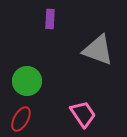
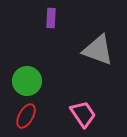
purple rectangle: moved 1 px right, 1 px up
red ellipse: moved 5 px right, 3 px up
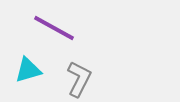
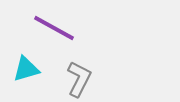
cyan triangle: moved 2 px left, 1 px up
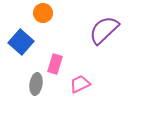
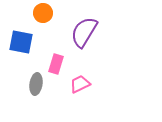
purple semicircle: moved 20 px left, 2 px down; rotated 16 degrees counterclockwise
blue square: rotated 30 degrees counterclockwise
pink rectangle: moved 1 px right
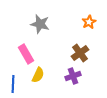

WHAT THIS TASK INVOLVES: Which of the lines in the material carry the string "counterclockwise"? Pull them out.

SOLUTION FOR THIS TASK:
purple semicircle: moved 20 px left, 2 px down; rotated 16 degrees counterclockwise
blue square: rotated 30 degrees counterclockwise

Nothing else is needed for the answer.